-------- Information supplied
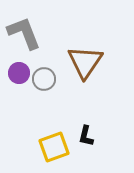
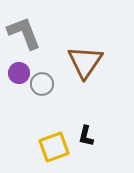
gray circle: moved 2 px left, 5 px down
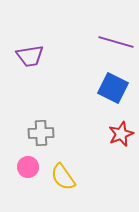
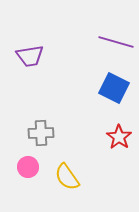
blue square: moved 1 px right
red star: moved 2 px left, 3 px down; rotated 15 degrees counterclockwise
yellow semicircle: moved 4 px right
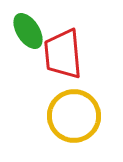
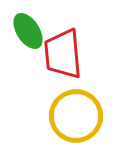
yellow circle: moved 2 px right
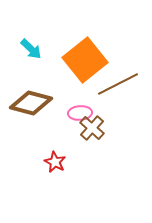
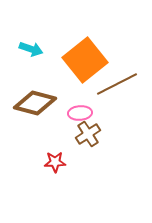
cyan arrow: rotated 25 degrees counterclockwise
brown line: moved 1 px left
brown diamond: moved 4 px right
brown cross: moved 4 px left, 6 px down; rotated 15 degrees clockwise
red star: rotated 30 degrees counterclockwise
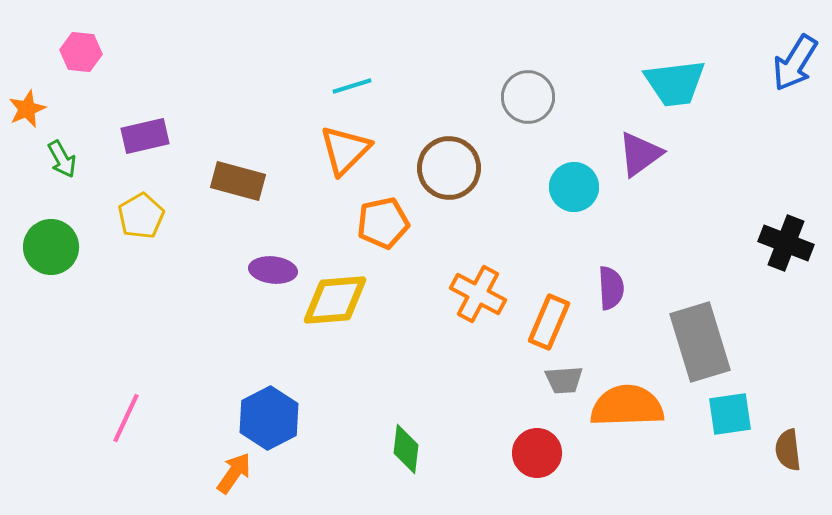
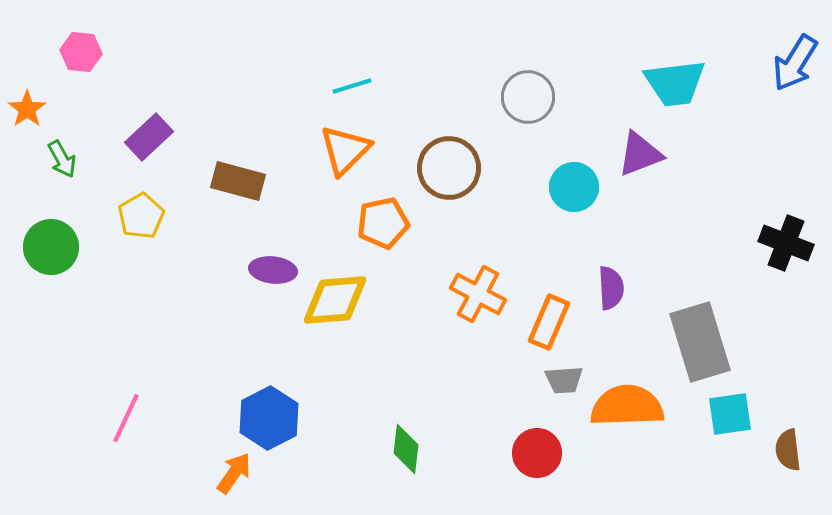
orange star: rotated 12 degrees counterclockwise
purple rectangle: moved 4 px right, 1 px down; rotated 30 degrees counterclockwise
purple triangle: rotated 15 degrees clockwise
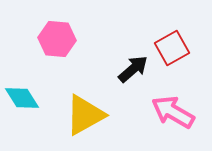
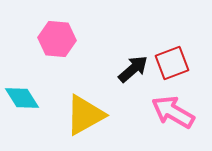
red square: moved 15 px down; rotated 8 degrees clockwise
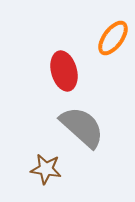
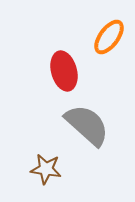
orange ellipse: moved 4 px left, 1 px up
gray semicircle: moved 5 px right, 2 px up
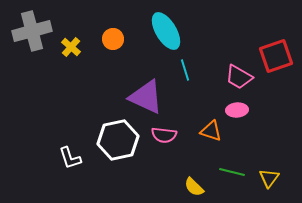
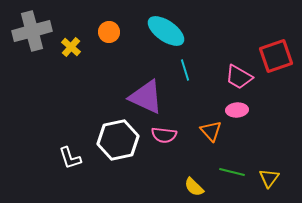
cyan ellipse: rotated 24 degrees counterclockwise
orange circle: moved 4 px left, 7 px up
orange triangle: rotated 30 degrees clockwise
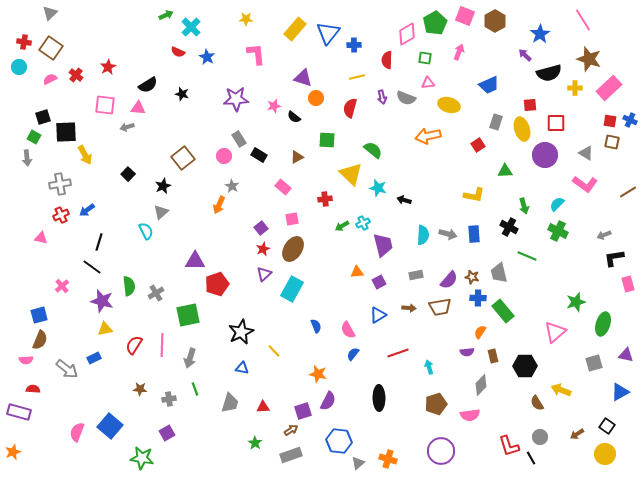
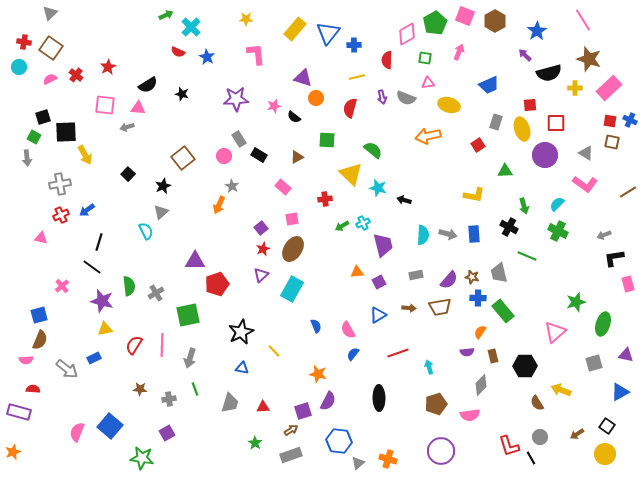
blue star at (540, 34): moved 3 px left, 3 px up
purple triangle at (264, 274): moved 3 px left, 1 px down
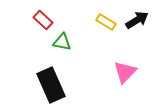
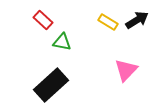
yellow rectangle: moved 2 px right
pink triangle: moved 1 px right, 2 px up
black rectangle: rotated 72 degrees clockwise
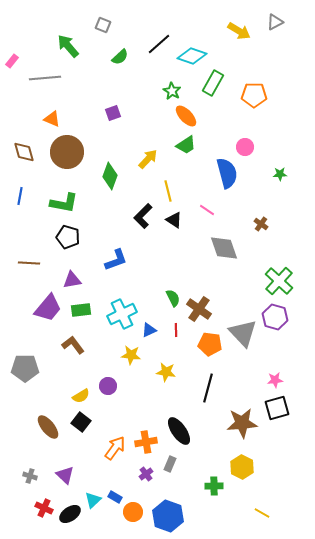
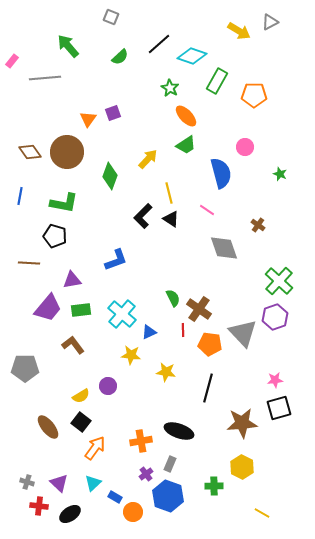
gray triangle at (275, 22): moved 5 px left
gray square at (103, 25): moved 8 px right, 8 px up
green rectangle at (213, 83): moved 4 px right, 2 px up
green star at (172, 91): moved 2 px left, 3 px up
orange triangle at (52, 119): moved 36 px right; rotated 42 degrees clockwise
brown diamond at (24, 152): moved 6 px right; rotated 20 degrees counterclockwise
blue semicircle at (227, 173): moved 6 px left
green star at (280, 174): rotated 24 degrees clockwise
yellow line at (168, 191): moved 1 px right, 2 px down
black triangle at (174, 220): moved 3 px left, 1 px up
brown cross at (261, 224): moved 3 px left, 1 px down
black pentagon at (68, 237): moved 13 px left, 1 px up
cyan cross at (122, 314): rotated 24 degrees counterclockwise
purple hexagon at (275, 317): rotated 25 degrees clockwise
blue triangle at (149, 330): moved 2 px down
red line at (176, 330): moved 7 px right
black square at (277, 408): moved 2 px right
black ellipse at (179, 431): rotated 36 degrees counterclockwise
orange cross at (146, 442): moved 5 px left, 1 px up
orange arrow at (115, 448): moved 20 px left
purple triangle at (65, 475): moved 6 px left, 8 px down
gray cross at (30, 476): moved 3 px left, 6 px down
cyan triangle at (93, 500): moved 17 px up
red cross at (44, 508): moved 5 px left, 2 px up; rotated 18 degrees counterclockwise
blue hexagon at (168, 516): moved 20 px up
----------------
→ Exercise requirements
Return every line of the records above word for word, leaving out the pictures.

→ Completed exercise
gray circle: moved 2 px left, 5 px down
blue square: moved 1 px right
red star: moved 2 px left, 3 px down; rotated 15 degrees counterclockwise
yellow semicircle: moved 4 px right
yellow circle: moved 2 px right
cyan arrow: rotated 25 degrees counterclockwise
brown line: moved 1 px left
brown diamond: moved 4 px right
brown cross: moved 4 px left, 6 px down; rotated 15 degrees clockwise
red star: rotated 30 degrees counterclockwise
orange star: rotated 12 degrees counterclockwise
purple rectangle: moved 4 px right, 1 px down; rotated 30 degrees counterclockwise
purple triangle: rotated 15 degrees clockwise
red square: moved 15 px down; rotated 8 degrees clockwise
orange ellipse: moved 4 px left, 1 px up
gray semicircle: moved 5 px right, 2 px up
cyan ellipse: rotated 24 degrees counterclockwise
orange circle: moved 4 px left, 7 px up
orange triangle: rotated 30 degrees clockwise
blue star at (540, 34): moved 3 px left, 3 px up
purple triangle at (264, 274): moved 3 px left, 1 px down
yellow rectangle: moved 2 px right
pink triangle: moved 1 px right, 2 px up
black rectangle: rotated 72 degrees clockwise
gray triangle at (275, 22): moved 5 px left
gray square at (103, 25): moved 8 px right, 8 px up
green rectangle at (213, 83): moved 4 px right, 2 px up
green star at (172, 91): moved 2 px left, 3 px up
orange triangle at (52, 119): moved 36 px right; rotated 42 degrees clockwise
brown diamond at (24, 152): moved 6 px right; rotated 20 degrees counterclockwise
blue semicircle at (227, 173): moved 6 px left
green star at (280, 174): rotated 24 degrees clockwise
yellow line at (168, 191): moved 1 px right, 2 px down
black triangle at (174, 220): moved 3 px left, 1 px up
brown cross at (261, 224): moved 3 px left, 1 px down
black pentagon at (68, 237): moved 13 px left, 1 px up
cyan cross at (122, 314): rotated 24 degrees counterclockwise
purple hexagon at (275, 317): rotated 25 degrees clockwise
blue triangle at (149, 330): moved 2 px down
red line at (176, 330): moved 7 px right
black square at (277, 408): moved 2 px right
black ellipse at (179, 431): rotated 36 degrees counterclockwise
orange cross at (146, 442): moved 5 px left, 1 px up
orange arrow at (115, 448): moved 20 px left
purple triangle at (65, 475): moved 6 px left, 8 px down
gray cross at (30, 476): moved 3 px left, 6 px down
cyan triangle at (93, 500): moved 17 px up
red cross at (44, 508): moved 5 px left, 2 px up; rotated 18 degrees counterclockwise
blue hexagon at (168, 516): moved 20 px up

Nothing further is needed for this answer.